- [Stored data]
* * * *
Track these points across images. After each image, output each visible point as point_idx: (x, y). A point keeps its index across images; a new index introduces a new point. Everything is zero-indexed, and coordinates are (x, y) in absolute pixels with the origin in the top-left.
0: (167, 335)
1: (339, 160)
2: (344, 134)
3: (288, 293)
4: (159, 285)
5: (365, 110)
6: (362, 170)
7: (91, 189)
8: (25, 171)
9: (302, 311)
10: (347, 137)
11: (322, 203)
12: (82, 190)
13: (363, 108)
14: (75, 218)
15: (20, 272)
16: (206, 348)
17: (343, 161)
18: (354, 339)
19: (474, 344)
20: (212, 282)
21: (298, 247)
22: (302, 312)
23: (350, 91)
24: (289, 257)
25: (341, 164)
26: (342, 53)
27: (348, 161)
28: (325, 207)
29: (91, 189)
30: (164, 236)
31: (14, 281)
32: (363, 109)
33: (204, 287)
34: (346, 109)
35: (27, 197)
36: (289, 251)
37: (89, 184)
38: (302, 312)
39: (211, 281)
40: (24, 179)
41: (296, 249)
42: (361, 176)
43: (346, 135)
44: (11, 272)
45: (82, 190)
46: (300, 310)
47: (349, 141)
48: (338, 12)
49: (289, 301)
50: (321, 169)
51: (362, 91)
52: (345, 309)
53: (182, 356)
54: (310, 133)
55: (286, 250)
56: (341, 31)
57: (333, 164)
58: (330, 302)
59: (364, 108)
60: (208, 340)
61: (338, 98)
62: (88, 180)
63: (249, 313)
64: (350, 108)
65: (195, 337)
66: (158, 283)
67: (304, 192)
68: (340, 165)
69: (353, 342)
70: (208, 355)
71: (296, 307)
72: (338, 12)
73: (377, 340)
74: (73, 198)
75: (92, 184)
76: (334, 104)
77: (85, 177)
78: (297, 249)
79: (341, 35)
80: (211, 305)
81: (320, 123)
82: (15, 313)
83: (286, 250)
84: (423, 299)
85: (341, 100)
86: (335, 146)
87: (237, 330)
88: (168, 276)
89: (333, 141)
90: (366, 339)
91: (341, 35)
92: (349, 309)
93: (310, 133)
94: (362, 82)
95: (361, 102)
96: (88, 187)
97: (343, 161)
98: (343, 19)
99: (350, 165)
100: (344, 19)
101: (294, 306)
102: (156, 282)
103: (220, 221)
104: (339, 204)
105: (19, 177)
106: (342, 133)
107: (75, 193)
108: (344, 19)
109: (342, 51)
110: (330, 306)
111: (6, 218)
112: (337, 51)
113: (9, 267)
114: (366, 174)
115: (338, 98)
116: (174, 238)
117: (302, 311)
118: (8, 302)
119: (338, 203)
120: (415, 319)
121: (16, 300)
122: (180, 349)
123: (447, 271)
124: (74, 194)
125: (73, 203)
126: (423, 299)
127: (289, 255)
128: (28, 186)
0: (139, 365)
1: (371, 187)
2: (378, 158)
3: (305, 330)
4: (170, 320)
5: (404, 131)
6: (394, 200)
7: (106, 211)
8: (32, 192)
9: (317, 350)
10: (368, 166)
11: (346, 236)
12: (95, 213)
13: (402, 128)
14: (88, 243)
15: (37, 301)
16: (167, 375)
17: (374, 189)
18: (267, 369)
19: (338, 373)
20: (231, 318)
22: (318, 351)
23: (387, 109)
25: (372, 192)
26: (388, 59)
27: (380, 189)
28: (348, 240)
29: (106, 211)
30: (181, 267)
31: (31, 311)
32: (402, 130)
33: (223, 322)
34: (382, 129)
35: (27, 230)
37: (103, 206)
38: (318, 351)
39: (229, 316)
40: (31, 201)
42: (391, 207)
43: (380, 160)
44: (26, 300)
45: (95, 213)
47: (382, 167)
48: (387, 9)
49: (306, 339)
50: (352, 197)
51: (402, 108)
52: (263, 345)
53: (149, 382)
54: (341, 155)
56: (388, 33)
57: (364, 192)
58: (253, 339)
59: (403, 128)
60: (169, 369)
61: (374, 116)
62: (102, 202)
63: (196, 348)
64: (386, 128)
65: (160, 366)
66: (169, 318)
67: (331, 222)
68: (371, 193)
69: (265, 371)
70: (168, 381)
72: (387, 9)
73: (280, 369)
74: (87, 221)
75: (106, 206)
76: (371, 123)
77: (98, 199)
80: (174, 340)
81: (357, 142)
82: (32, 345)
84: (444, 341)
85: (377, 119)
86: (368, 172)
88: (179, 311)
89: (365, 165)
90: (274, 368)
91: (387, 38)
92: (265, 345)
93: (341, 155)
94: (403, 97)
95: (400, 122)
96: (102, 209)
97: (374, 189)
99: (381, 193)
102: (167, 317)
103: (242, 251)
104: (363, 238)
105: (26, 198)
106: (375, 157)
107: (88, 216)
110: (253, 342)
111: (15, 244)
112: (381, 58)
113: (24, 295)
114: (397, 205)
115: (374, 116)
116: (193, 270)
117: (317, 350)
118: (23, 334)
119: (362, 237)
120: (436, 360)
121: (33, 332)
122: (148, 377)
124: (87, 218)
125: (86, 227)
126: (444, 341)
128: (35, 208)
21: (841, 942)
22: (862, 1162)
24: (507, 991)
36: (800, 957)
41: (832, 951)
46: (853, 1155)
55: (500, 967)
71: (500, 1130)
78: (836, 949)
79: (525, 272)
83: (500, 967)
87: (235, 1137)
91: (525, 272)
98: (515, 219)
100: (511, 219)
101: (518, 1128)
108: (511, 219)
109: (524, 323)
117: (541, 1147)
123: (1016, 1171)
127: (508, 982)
* * * *
- [What you will do] Render all of the lines above as a numbered list, omitting any blank lines.

- [Answer for the task]
1. Track these points across images. After each image, output each visible point as point_idx: (x, y). A point keeps its index across images; a new index introduces a new point. Everything is zero-indexed, and coordinates are (x, y) in absolute pixels with the origin in the top-left.
2. 0: (167, 335)
3. 1: (339, 160)
4. 2: (344, 134)
5. 3: (288, 293)
6. 4: (159, 285)
7. 5: (365, 110)
8. 6: (362, 170)
9. 7: (91, 189)
10. 8: (25, 171)
11. 9: (302, 311)
12. 10: (347, 137)
13. 11: (322, 203)
14. 12: (82, 190)
15. 13: (363, 108)
16. 14: (75, 218)
17. 15: (20, 272)
18. 16: (206, 348)
19. 17: (343, 161)
20. 18: (354, 339)
21. 19: (474, 344)
22. 20: (212, 282)
23. 21: (298, 247)
24. 22: (302, 312)
25. 23: (350, 91)
26. 24: (289, 257)
27. 25: (341, 164)
28. 26: (342, 53)
29. 27: (348, 161)
30. 28: (325, 207)
31. 29: (91, 189)
32. 30: (164, 236)
33. 31: (14, 281)
34. 32: (363, 109)
35. 33: (204, 287)
36. 34: (346, 109)
37. 35: (27, 197)
38. 36: (289, 251)
39. 37: (89, 184)
40. 38: (302, 312)
41. 39: (211, 281)
42. 40: (24, 179)
43. 41: (296, 249)
44. 42: (361, 176)
45. 43: (346, 135)
46. 44: (11, 272)
47. 45: (82, 190)
48. 46: (300, 310)
49. 47: (349, 141)
50. 48: (338, 12)
51. 49: (289, 301)
52. 50: (321, 169)
53. 51: (362, 91)
54. 52: (345, 309)
55. 53: (182, 356)
56. 54: (310, 133)
57. 55: (286, 250)
58. 56: (341, 31)
59. 57: (333, 164)
60. 58: (330, 302)
61. 59: (364, 108)
62. 60: (208, 340)
63. 61: (338, 98)
64. 62: (88, 180)
65. 63: (249, 313)
66. 64: (350, 108)
67. 65: (195, 337)
68. 66: (158, 283)
69. 67: (304, 192)
70. 68: (340, 165)
71. 69: (353, 342)
72. 70: (208, 355)
73. 71: (296, 307)
74. 72: (338, 12)
75. 73: (377, 340)
76. 74: (73, 198)
77. 75: (92, 184)
78. 76: (334, 104)
79. 77: (85, 177)
80. 78: (297, 249)
81. 79: (341, 35)
82. 80: (211, 305)
83. 81: (320, 123)
84. 82: (15, 313)
85. 83: (286, 250)
86. 84: (423, 299)
87. 85: (341, 100)
88. 86: (335, 146)
89. 87: (237, 330)
90. 88: (168, 276)
91. 89: (333, 141)
92. 90: (366, 339)
93. 91: (341, 35)
94. 92: (349, 309)
95. 93: (310, 133)
96. 94: (362, 82)
97. 95: (361, 102)
98. 96: (88, 187)
99. 97: (343, 161)
100. 98: (343, 19)
101. 99: (350, 165)
102. 100: (344, 19)
103. 101: (294, 306)
104. 102: (156, 282)
105. 103: (220, 221)
106. 104: (339, 204)
107. 105: (19, 177)
108. 106: (342, 133)
109. 107: (75, 193)
110. 108: (344, 19)
111. 109: (342, 51)
112. 110: (330, 306)
113. 111: (6, 218)
114. 112: (337, 51)
115. 113: (9, 267)
116. 114: (366, 174)
117. 115: (338, 98)
118. 116: (174, 238)
119. 117: (302, 311)
120. 118: (8, 302)
121. 119: (338, 203)
122. 120: (415, 319)
123. 121: (16, 300)
124. 122: (180, 349)
125. 123: (447, 271)
126. 124: (74, 194)
127. 125: (73, 203)
128. 126: (423, 299)
129. 127: (289, 255)
130. 128: (28, 186)
131. 0: (139, 365)
132. 1: (371, 187)
133. 2: (378, 158)
134. 3: (305, 330)
135. 4: (170, 320)
136. 5: (404, 131)
137. 6: (394, 200)
138. 7: (106, 211)
139. 8: (32, 192)
140. 9: (317, 350)
141. 10: (368, 166)
142. 11: (346, 236)
143. 12: (95, 213)
144. 13: (402, 128)
145. 14: (88, 243)
146. 15: (37, 301)
147. 16: (167, 375)
148. 17: (374, 189)
149. 18: (267, 369)
150. 19: (338, 373)
151. 20: (231, 318)
152. 22: (318, 351)
153. 23: (387, 109)
154. 25: (372, 192)
155. 26: (388, 59)
156. 27: (380, 189)
157. 28: (348, 240)
158. 29: (106, 211)
159. 30: (181, 267)
160. 31: (31, 311)
161. 32: (402, 130)
162. 33: (223, 322)
163. 34: (382, 129)
164. 35: (27, 230)
165. 37: (103, 206)
166. 38: (318, 351)
167. 39: (229, 316)
168. 40: (31, 201)
169. 42: (391, 207)
170. 43: (380, 160)
171. 44: (26, 300)
172. 45: (95, 213)
173. 47: (382, 167)
174. 48: (387, 9)
175. 49: (306, 339)
176. 50: (352, 197)
177. 51: (402, 108)
178. 52: (263, 345)
179. 53: (149, 382)
180. 54: (341, 155)
181. 56: (388, 33)
182. 57: (364, 192)
183. 58: (253, 339)
184. 59: (403, 128)
185. 60: (169, 369)
186. 61: (374, 116)
187. 62: (102, 202)
188. 63: (196, 348)
189. 64: (386, 128)
190. 65: (160, 366)
191. 66: (169, 318)
192. 67: (331, 222)
193. 68: (371, 193)
194. 69: (265, 371)
195. 70: (168, 381)
196. 72: (387, 9)
197. 73: (280, 369)
198. 74: (87, 221)
199. 75: (106, 206)
200. 76: (371, 123)
201. 77: (98, 199)
202. 80: (174, 340)
203. 81: (357, 142)
204. 82: (32, 345)
205. 84: (444, 341)
206. 85: (377, 119)
207. 86: (368, 172)
208. 88: (179, 311)
209. 89: (365, 165)
210. 90: (274, 368)
211. 91: (387, 38)
212. 92: (265, 345)
213. 93: (341, 155)
214. 94: (403, 97)
215. 95: (400, 122)
216. 96: (102, 209)
217. 97: (374, 189)
218. 99: (381, 193)
219. 102: (167, 317)
220. 103: (242, 251)
221. 104: (363, 238)
222. 105: (26, 198)
223. 106: (375, 157)
224. 107: (88, 216)
225. 110: (253, 342)
226. 111: (15, 244)
227. 112: (381, 58)
228. 113: (24, 295)
229. 114: (397, 205)
230. 115: (374, 116)
231. 116: (193, 270)
232. 117: (317, 350)
233. 118: (23, 334)
234. 119: (362, 237)
235. 120: (436, 360)
236. 121: (33, 332)
237. 122: (148, 377)
238. 124: (87, 218)
239. 125: (86, 227)
240. 126: (444, 341)
241. 128: (35, 208)
242. 21: (841, 942)
243. 22: (862, 1162)
244. 24: (507, 991)
245. 36: (800, 957)
246. 41: (832, 951)
247. 46: (853, 1155)
248. 55: (500, 967)
249. 71: (500, 1130)
250. 78: (836, 949)
251. 79: (525, 272)
252. 83: (500, 967)
253. 87: (235, 1137)
254. 91: (525, 272)
255. 98: (515, 219)
256. 100: (511, 219)
257. 101: (518, 1128)
258. 108: (511, 219)
259. 109: (524, 323)
260. 117: (541, 1147)
261. 123: (1016, 1171)
262. 127: (508, 982)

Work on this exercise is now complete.